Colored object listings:
___

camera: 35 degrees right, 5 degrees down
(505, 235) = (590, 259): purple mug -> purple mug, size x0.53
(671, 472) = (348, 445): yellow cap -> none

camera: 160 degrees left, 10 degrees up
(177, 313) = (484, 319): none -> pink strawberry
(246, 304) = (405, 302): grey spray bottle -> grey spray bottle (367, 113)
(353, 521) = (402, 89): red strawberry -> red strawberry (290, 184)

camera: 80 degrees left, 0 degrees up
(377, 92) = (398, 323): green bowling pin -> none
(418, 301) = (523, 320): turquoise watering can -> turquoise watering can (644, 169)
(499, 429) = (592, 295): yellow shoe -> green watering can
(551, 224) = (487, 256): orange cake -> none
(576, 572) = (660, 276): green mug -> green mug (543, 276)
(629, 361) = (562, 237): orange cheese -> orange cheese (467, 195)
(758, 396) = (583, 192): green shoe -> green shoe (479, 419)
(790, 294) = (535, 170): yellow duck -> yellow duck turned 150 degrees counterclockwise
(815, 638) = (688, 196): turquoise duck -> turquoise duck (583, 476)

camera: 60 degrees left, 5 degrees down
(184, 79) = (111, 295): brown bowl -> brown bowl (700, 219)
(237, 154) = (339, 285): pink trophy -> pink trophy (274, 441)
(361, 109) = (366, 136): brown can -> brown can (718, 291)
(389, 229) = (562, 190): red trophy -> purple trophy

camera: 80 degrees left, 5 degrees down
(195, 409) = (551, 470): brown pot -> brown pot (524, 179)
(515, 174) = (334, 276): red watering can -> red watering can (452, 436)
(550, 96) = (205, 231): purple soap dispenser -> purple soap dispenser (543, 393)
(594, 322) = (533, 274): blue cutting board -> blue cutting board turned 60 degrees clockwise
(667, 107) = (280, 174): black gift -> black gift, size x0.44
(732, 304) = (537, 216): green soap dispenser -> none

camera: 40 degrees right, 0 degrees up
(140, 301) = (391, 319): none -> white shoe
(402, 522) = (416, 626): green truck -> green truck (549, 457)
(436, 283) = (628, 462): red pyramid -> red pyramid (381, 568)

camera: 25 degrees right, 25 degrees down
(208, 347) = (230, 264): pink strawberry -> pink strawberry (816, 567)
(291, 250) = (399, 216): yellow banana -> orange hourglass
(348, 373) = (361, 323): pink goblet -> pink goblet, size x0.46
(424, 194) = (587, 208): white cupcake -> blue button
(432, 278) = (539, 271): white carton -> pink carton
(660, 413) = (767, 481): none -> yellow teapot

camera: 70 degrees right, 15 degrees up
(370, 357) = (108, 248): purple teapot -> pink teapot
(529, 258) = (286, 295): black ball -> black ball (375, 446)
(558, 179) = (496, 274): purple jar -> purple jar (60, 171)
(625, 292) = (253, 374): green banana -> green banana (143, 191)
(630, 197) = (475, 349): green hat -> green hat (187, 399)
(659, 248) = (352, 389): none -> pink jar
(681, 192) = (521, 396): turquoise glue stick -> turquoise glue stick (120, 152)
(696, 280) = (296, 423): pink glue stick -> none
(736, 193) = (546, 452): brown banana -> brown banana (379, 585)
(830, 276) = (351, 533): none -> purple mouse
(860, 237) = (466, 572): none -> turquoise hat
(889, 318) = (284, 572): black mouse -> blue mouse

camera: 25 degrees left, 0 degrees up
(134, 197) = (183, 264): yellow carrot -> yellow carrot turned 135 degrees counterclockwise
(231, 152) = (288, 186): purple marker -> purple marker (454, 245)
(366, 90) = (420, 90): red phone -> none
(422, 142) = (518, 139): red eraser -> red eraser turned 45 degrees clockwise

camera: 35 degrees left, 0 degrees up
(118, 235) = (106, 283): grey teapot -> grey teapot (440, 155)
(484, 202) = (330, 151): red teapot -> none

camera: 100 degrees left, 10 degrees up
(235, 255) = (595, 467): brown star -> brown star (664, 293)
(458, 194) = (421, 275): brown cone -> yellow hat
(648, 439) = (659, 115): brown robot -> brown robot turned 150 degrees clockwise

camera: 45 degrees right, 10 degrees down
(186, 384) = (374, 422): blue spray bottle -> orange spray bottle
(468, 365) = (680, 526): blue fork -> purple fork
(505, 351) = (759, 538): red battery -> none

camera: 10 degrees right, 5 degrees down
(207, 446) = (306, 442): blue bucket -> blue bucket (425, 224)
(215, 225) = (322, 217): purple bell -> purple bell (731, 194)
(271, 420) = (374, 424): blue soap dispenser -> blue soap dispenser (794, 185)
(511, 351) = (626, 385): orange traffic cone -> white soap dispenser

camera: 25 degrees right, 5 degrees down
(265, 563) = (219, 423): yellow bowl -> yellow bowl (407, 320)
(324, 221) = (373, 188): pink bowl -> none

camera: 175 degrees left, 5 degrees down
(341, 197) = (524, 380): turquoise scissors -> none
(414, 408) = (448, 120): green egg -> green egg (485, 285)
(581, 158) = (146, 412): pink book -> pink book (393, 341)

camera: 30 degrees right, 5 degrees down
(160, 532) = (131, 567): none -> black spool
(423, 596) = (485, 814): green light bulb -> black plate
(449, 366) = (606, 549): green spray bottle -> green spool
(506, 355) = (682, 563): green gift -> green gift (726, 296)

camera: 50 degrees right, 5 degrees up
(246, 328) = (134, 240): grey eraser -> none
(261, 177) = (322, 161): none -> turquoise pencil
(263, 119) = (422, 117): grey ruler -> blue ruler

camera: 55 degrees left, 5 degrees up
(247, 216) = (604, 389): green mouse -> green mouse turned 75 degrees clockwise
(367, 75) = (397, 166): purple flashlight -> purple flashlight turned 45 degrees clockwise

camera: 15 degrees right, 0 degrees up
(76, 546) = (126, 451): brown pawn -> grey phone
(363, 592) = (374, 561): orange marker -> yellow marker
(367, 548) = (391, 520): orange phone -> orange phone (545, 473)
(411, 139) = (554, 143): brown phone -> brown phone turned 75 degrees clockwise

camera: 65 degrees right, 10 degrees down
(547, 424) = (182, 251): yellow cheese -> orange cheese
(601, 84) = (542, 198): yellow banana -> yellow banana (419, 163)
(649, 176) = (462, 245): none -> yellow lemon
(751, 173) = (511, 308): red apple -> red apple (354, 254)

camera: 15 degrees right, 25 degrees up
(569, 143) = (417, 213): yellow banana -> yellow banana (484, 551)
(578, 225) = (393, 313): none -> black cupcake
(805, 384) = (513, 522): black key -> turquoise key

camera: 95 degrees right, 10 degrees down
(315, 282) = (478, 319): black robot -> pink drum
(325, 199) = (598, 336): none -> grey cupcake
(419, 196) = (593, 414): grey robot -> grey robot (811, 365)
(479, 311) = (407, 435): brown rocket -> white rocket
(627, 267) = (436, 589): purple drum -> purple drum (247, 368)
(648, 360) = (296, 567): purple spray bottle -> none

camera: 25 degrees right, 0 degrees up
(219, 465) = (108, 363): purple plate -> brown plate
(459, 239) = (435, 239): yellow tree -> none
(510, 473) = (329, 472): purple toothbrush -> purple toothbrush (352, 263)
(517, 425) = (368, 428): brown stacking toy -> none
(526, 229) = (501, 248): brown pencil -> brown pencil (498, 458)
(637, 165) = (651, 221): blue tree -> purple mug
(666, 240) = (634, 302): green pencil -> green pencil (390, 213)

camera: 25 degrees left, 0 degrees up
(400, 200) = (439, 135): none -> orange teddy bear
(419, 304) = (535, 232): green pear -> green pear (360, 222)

___

From the entries above, restate word for word the lines from the line containing "(449, 366) = (606, 549): green" to the line containing "(247, 216) = (604, 389): green", both ends included, and nothing more.

SOLUTION TO THE EXERCISE:
(449, 366) = (606, 549): green spray bottle -> green spool
(506, 355) = (682, 563): green gift -> green gift (726, 296)

camera: 50 degrees right, 5 degrees up
(246, 328) = (134, 240): grey eraser -> none
(261, 177) = (322, 161): none -> turquoise pencil
(263, 119) = (422, 117): grey ruler -> blue ruler

camera: 55 degrees left, 5 degrees up
(247, 216) = (604, 389): green mouse -> green mouse turned 75 degrees clockwise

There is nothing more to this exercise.